## What is expected
Collect every line below that contains the word "none".

[Saved data entries]
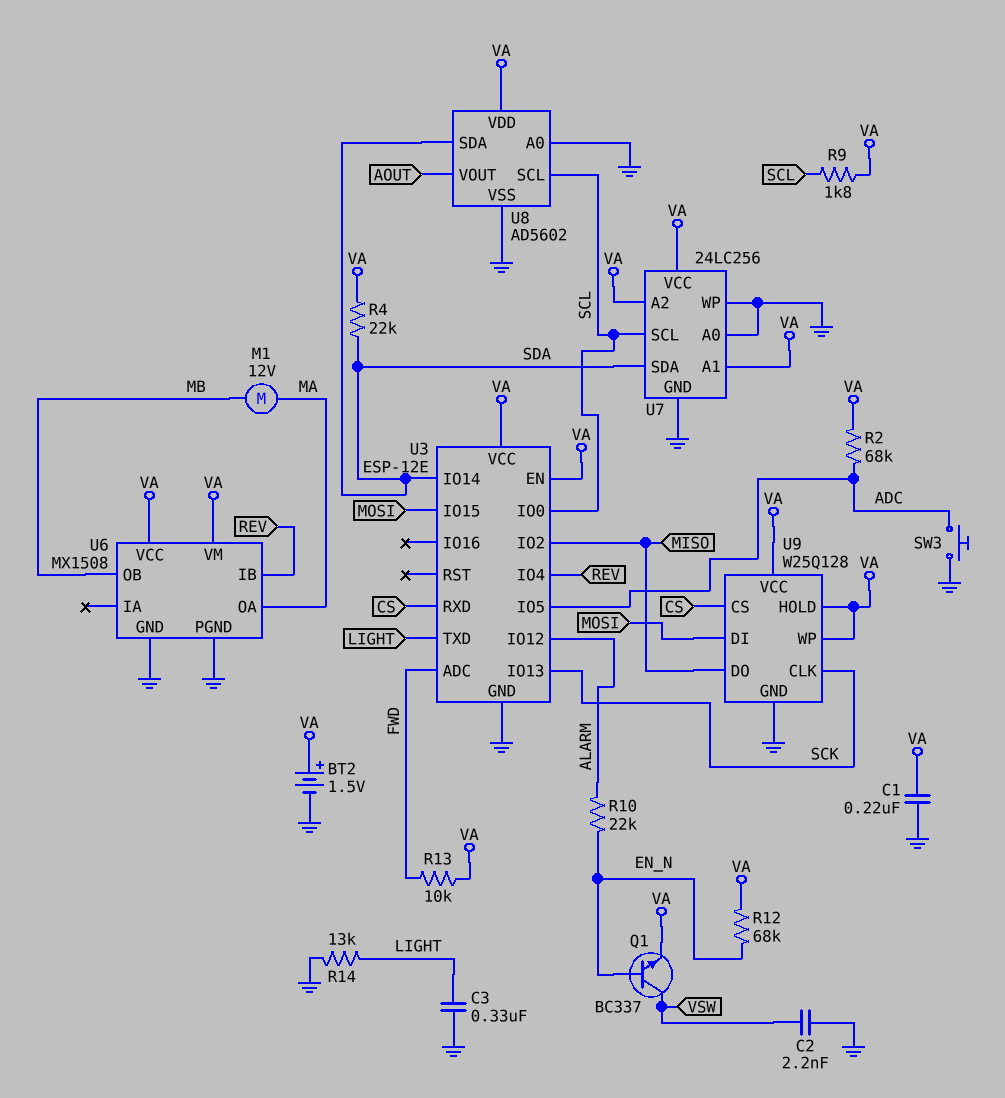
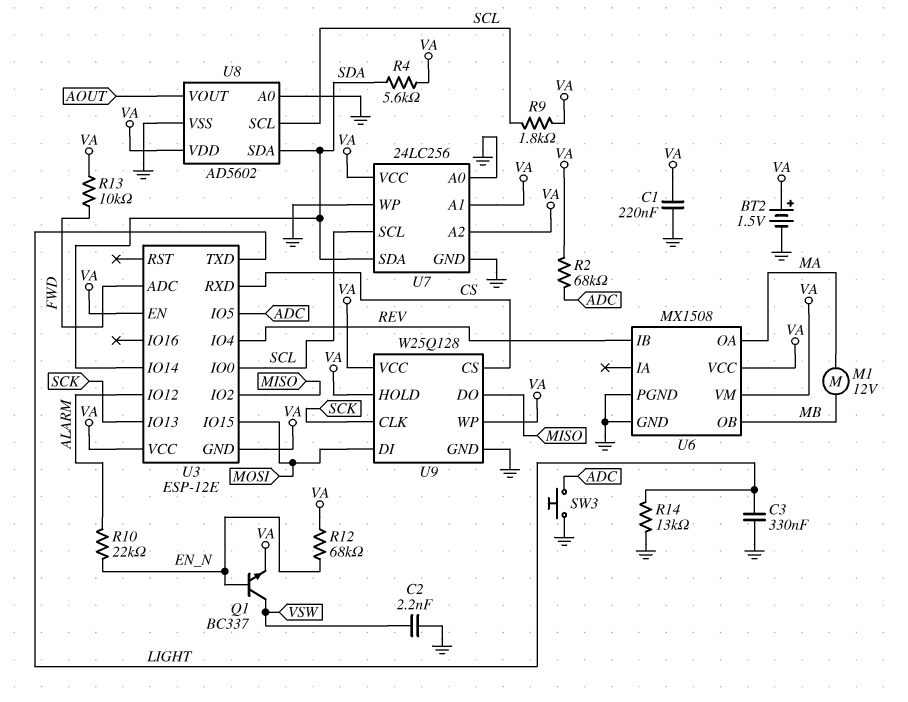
R4: 22k (SDA, VA) -> 5.6k (SDA, VA)
U3 pin GND: GND -> VA

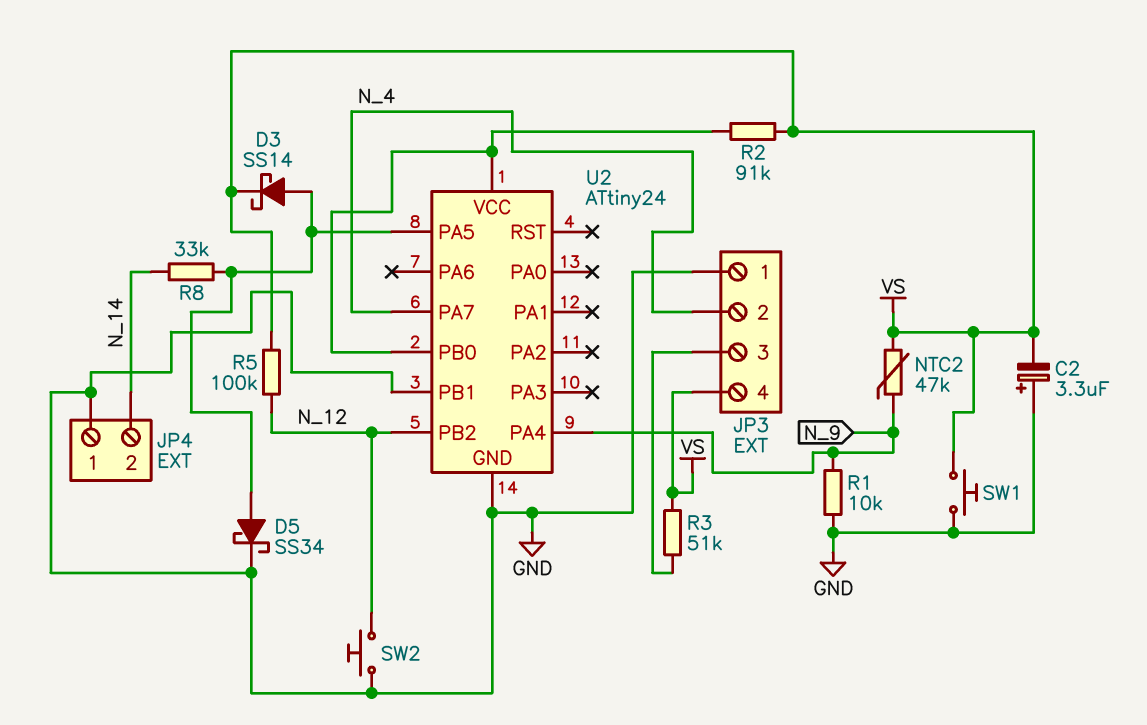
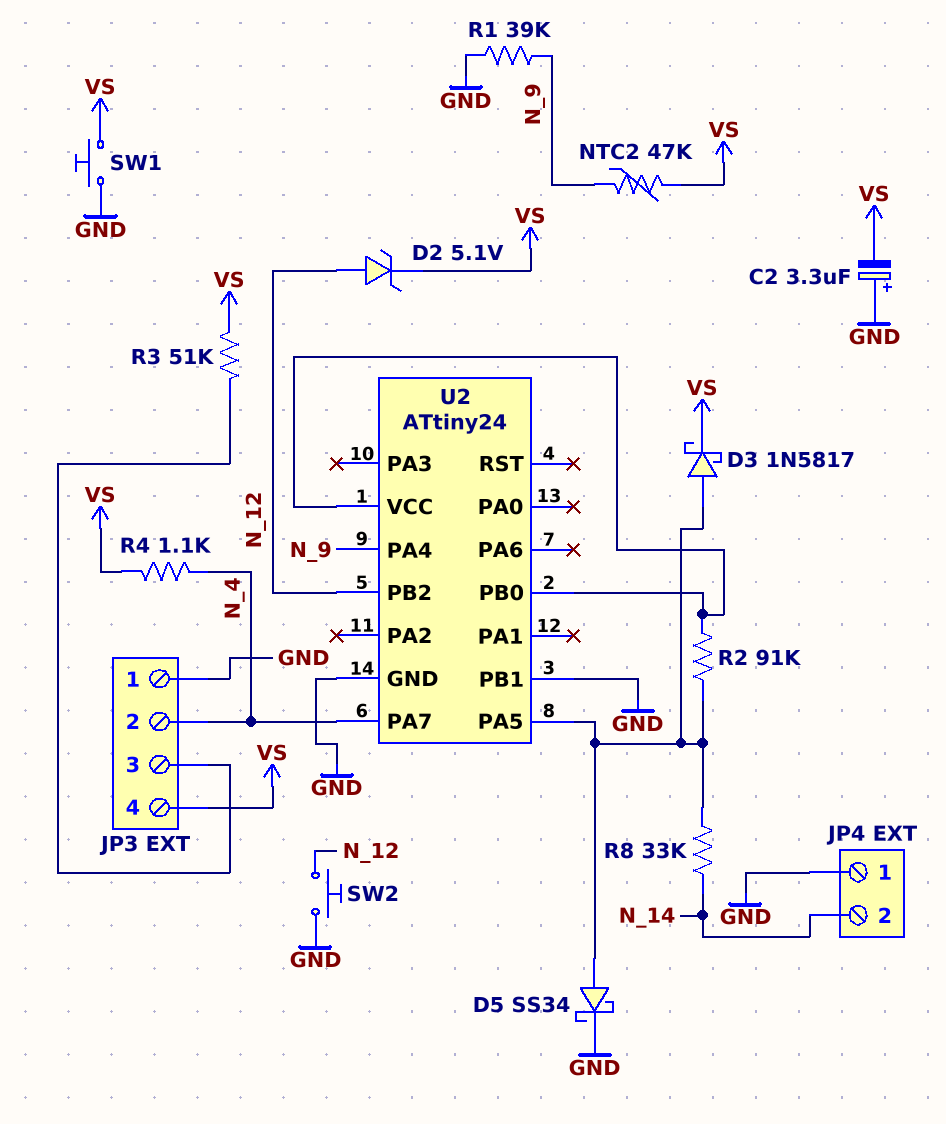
D2: none -> zener 5.1V (A N_12, K VS)
D3: schottky SS14 (A U2/PA5, K VS) -> schottky 1N5817 (A U2/PA5, K VS)
R1: 10k (GND, N_9) -> 39k (GND, N_9)
R2: 91k (U2/PB0, VS) -> 91k (U2/PA5, U2/PB0)
R4: none -> 1.1k (N_4, VS)
R5: 100k (N_12, VS) -> none

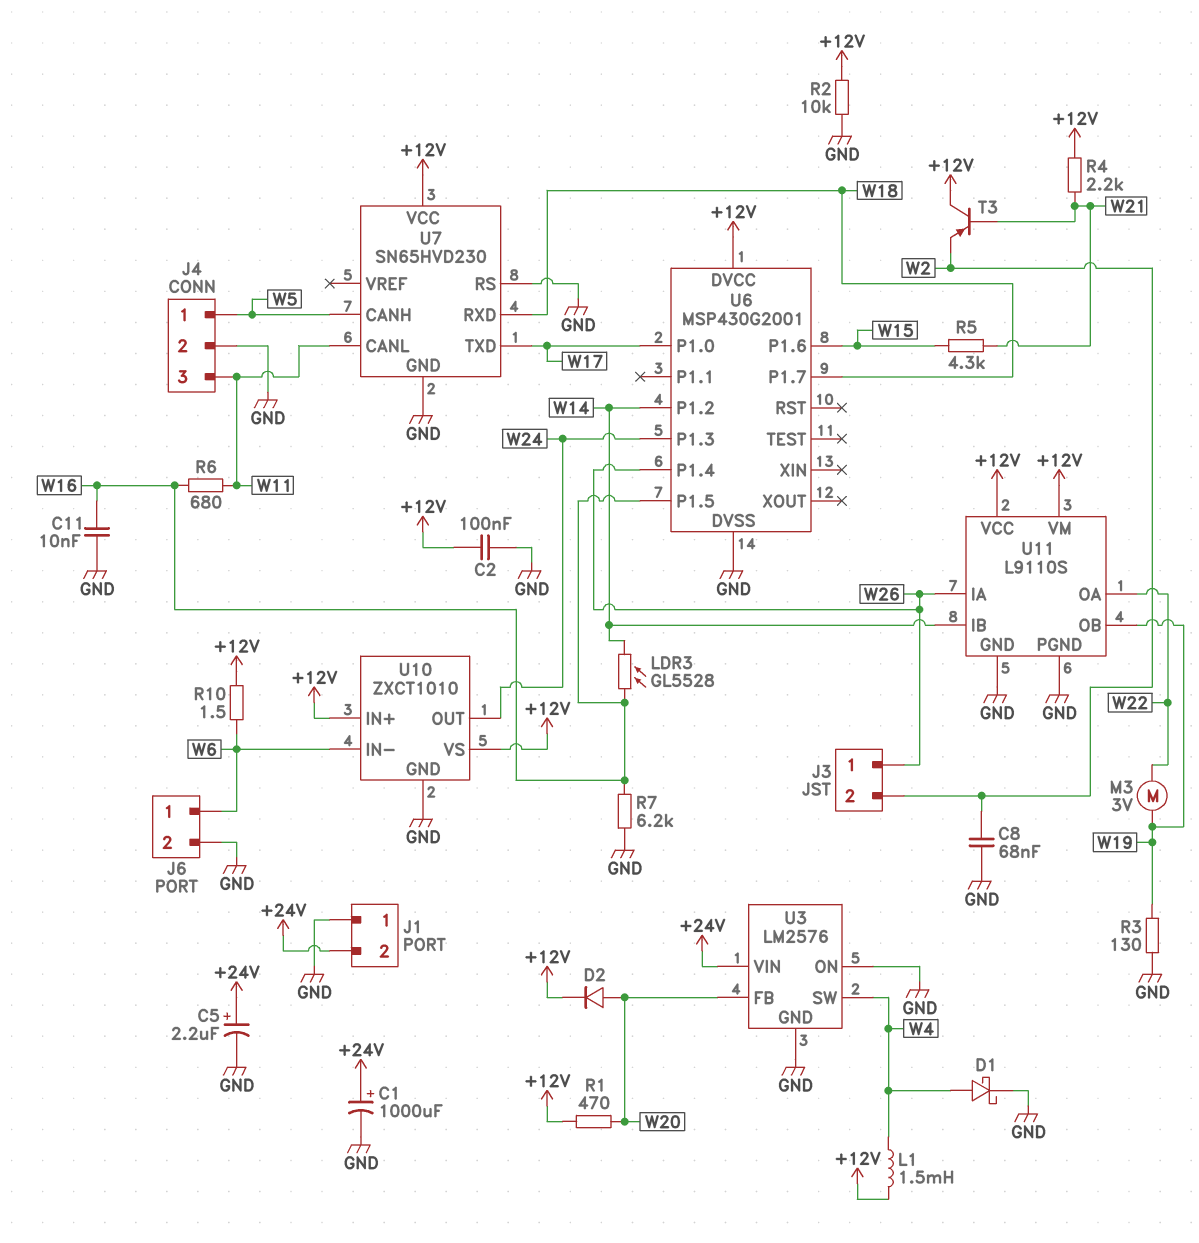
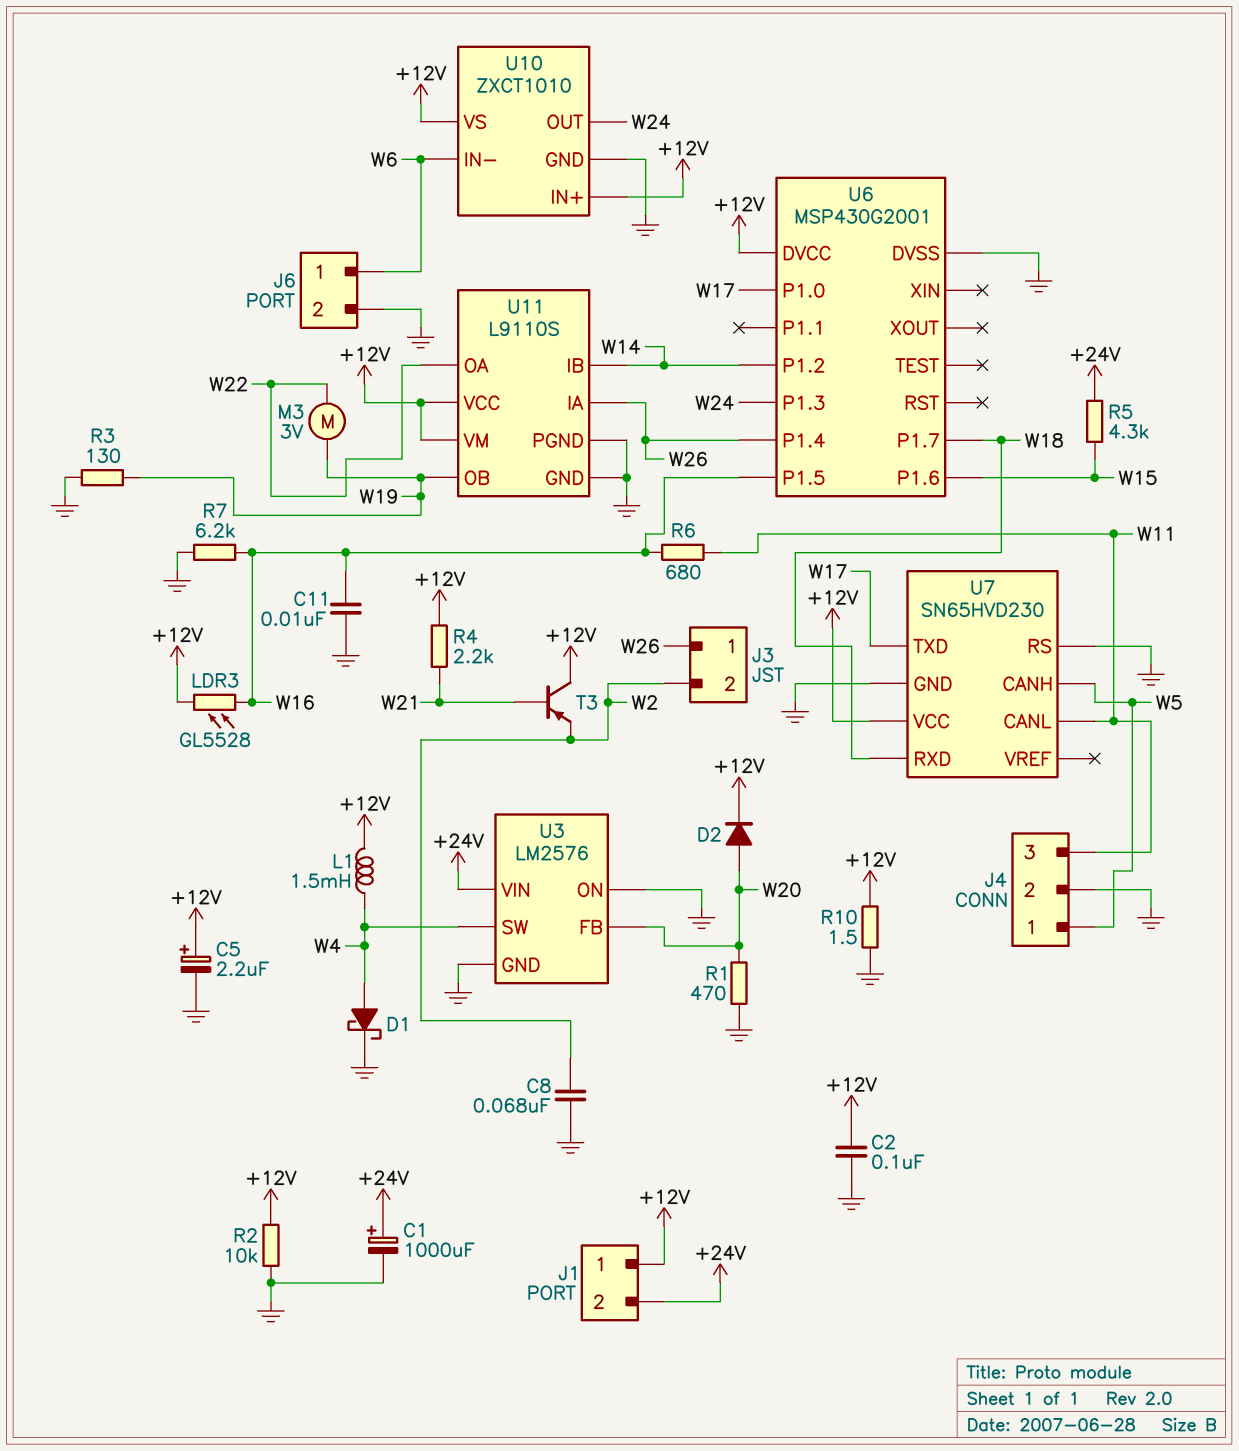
C5: 2.2uF (plus +24V, minus GND) -> 2.2uF (plus +12V, minus GND)
J1 pin 1: GND -> +12V
LDR3: GL5528 (W14, W16) -> GL5528 (+12V, W16)
R1: 470 (+12V, W20) -> 470 (GND, W20)
R5: 4.3k (W15, W21) -> 4.3k (+24V, W15)
R10: 1.5 (+12V, W6) -> 1.5 (+12V, GND)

## Your response
D2: none -> zener 5.1V (A N_12, K VS)
R4: none -> 1.1k (N_4, VS)
R5: 100k (N_12, VS) -> none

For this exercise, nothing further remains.